__Instructions for the task__:
The whole listing below needs to be duplicated exactly, pictures aside.

__Information given__:
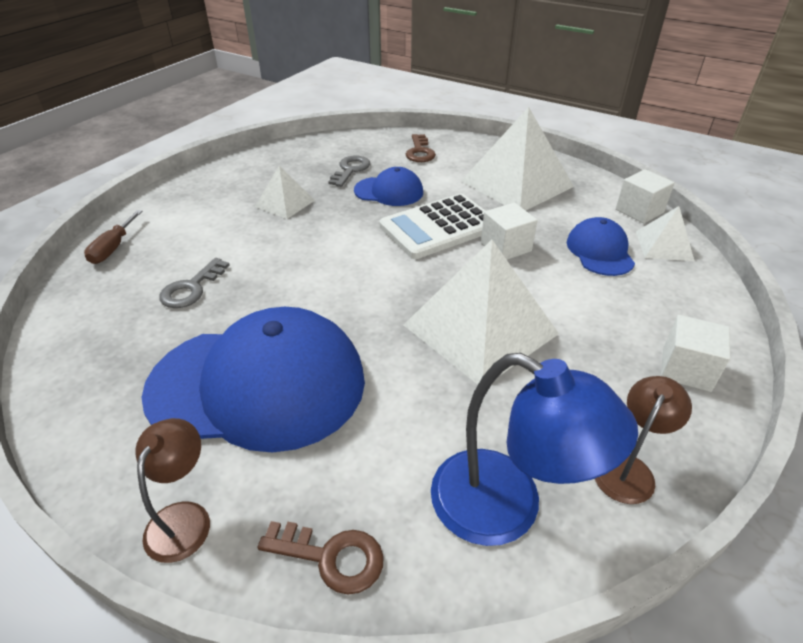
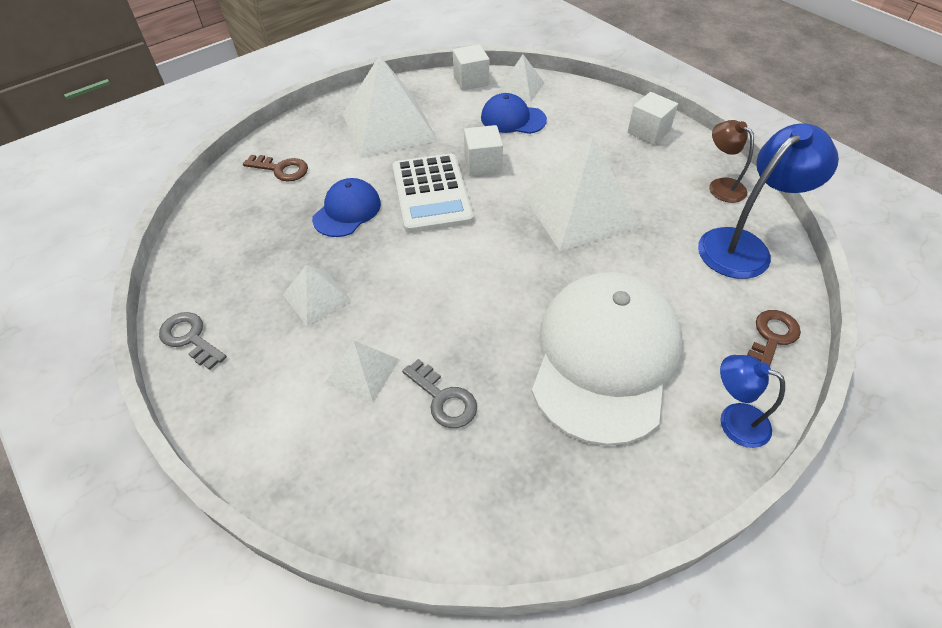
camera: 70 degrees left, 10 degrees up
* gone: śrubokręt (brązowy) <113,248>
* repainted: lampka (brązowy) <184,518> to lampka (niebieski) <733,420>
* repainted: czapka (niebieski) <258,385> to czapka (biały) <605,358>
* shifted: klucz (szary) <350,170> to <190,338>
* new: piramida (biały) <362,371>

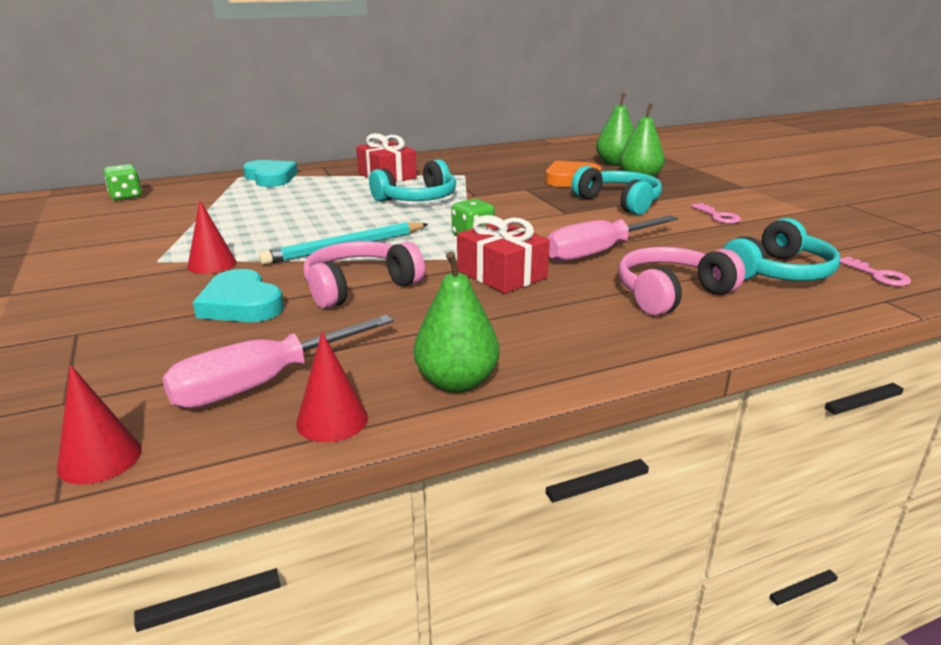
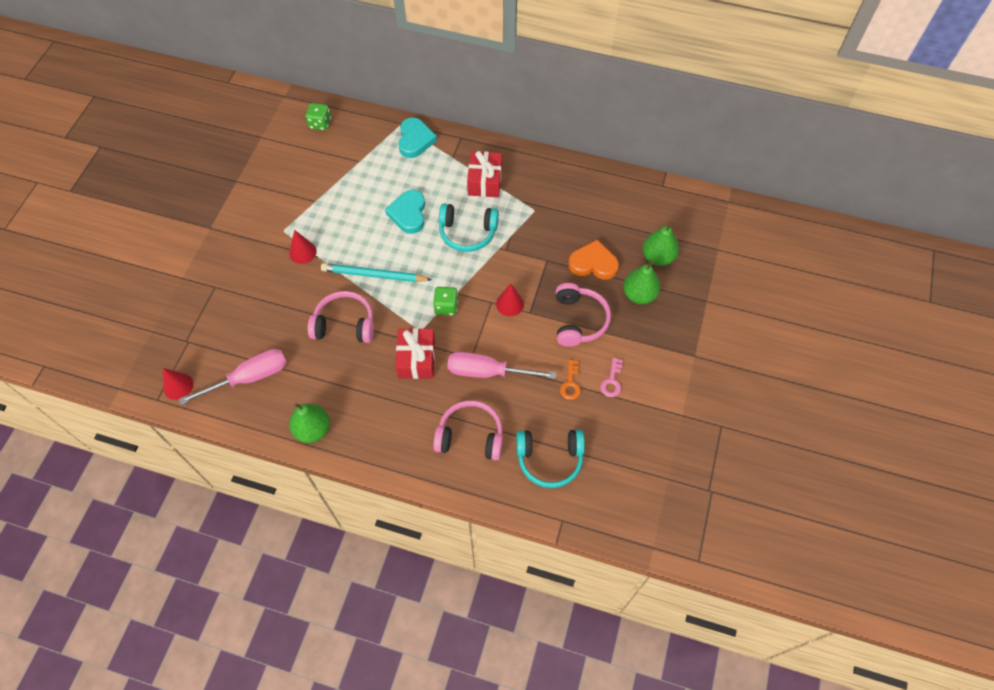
camera: 40 degrees right, 35 degrees up
* rotated: śrubokręt (różowy) <261,384> = <250,377> 150 degrees clockwise
* shifted: serce (turkusowy) <241,304> to <408,214>
* shifted: stożek (czerwony) <332,420> to <510,304>
* repainted: słuchawki (turkusowy) <619,202> to słuchawki (różowy) <579,320>
* gone: klucz (różowy) <877,275>
* new: klucz (pomarańczowy) <570,383>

__Task response__:
camera: 70 degrees left, 10 degrees up
* gone: śrubokręt (brązowy) <113,248>
* repainted: lampka (brązowy) <184,518> to lampka (niebieski) <733,420>
* repainted: czapka (niebieski) <258,385> to czapka (biały) <605,358>
* shifted: klucz (szary) <350,170> to <190,338>
* new: piramida (biały) <362,371>

camera: 40 degrees right, 35 degrees up
* rotated: śrubokręt (różowy) <261,384> = <250,377> 150 degrees clockwise
* shifted: serce (turkusowy) <241,304> to <408,214>
* shifted: stożek (czerwony) <332,420> to <510,304>
* repainted: słuchawki (turkusowy) <619,202> to słuchawki (różowy) <579,320>
* gone: klucz (różowy) <877,275>
* new: klucz (pomarańczowy) <570,383>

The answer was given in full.